*PROBLEM DETAILS*. Give only the count of lines that contain "pink" in the material.

*DATA PROVIDED*.
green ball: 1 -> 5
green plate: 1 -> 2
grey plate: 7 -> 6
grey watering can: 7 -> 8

* * *

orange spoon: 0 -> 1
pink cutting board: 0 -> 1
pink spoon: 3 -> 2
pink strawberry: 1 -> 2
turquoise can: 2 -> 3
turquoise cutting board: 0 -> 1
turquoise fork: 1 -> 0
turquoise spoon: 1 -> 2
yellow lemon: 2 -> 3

*RESPONSE AREA*. 3